+++ Supplied material
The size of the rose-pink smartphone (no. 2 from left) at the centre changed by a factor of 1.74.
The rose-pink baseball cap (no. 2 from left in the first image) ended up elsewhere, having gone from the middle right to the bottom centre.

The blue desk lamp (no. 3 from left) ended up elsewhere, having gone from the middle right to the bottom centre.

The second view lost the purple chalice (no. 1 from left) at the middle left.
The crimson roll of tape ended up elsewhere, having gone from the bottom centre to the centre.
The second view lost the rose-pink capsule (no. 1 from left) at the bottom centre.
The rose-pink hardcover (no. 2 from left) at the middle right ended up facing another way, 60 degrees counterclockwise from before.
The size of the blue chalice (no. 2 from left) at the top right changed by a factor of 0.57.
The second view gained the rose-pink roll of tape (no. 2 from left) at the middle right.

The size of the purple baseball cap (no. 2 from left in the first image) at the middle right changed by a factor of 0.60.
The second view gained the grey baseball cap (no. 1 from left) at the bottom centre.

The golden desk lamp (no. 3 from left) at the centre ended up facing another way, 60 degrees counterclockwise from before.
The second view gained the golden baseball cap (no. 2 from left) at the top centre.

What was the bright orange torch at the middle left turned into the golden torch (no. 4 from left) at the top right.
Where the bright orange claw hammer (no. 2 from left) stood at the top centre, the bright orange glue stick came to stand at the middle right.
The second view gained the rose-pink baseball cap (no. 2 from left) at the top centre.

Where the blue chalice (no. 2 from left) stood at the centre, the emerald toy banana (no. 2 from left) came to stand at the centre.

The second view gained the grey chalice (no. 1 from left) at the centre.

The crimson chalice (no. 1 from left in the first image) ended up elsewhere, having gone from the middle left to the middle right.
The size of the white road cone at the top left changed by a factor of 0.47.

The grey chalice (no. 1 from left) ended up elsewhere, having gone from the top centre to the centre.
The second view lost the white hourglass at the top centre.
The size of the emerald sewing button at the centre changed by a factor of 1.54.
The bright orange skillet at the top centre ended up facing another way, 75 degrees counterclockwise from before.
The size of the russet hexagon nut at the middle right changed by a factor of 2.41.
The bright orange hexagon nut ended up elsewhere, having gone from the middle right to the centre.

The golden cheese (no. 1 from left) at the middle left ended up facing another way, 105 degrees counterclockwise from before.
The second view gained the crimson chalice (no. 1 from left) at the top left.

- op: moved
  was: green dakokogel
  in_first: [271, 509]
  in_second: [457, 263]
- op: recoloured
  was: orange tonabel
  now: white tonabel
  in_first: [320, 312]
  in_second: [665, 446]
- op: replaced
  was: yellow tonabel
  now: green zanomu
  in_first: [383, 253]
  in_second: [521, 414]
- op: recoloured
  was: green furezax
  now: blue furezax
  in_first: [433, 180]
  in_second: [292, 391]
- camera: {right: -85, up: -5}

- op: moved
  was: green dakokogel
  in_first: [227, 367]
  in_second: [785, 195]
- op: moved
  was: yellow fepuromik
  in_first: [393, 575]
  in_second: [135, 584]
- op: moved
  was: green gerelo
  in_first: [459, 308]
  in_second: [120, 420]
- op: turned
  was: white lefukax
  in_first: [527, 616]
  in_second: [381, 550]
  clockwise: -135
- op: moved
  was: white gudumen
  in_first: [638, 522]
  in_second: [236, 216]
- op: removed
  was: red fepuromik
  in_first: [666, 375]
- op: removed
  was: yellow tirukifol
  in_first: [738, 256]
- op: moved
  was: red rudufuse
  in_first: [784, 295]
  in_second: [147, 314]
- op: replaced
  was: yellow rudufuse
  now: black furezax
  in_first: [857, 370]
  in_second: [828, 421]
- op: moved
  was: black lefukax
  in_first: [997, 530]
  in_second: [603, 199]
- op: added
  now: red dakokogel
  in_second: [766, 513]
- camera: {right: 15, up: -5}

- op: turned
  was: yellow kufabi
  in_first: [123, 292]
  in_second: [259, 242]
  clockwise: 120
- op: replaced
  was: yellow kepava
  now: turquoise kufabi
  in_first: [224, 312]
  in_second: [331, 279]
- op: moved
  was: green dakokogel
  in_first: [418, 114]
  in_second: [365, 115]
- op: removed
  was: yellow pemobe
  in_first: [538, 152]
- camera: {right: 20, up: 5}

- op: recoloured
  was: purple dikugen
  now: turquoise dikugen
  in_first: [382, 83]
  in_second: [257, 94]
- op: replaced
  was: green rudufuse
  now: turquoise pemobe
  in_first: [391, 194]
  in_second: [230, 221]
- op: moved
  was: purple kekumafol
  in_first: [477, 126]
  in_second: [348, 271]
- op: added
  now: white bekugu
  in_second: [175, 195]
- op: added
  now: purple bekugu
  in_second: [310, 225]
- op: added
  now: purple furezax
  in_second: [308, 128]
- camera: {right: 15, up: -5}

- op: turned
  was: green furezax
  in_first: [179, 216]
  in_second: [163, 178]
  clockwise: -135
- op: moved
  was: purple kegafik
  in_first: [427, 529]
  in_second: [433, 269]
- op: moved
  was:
++++++
> _What to work on_: The stretch of entries above that starts with the line containing "now: blue furezax" and goes on through the line containing "in_second: [292, 391]" is to be transcribed exactly, and no other line is to be transcribed.

> _Solution for this task_:
  now: blue furezax
  in_first: [433, 180]
  in_second: [292, 391]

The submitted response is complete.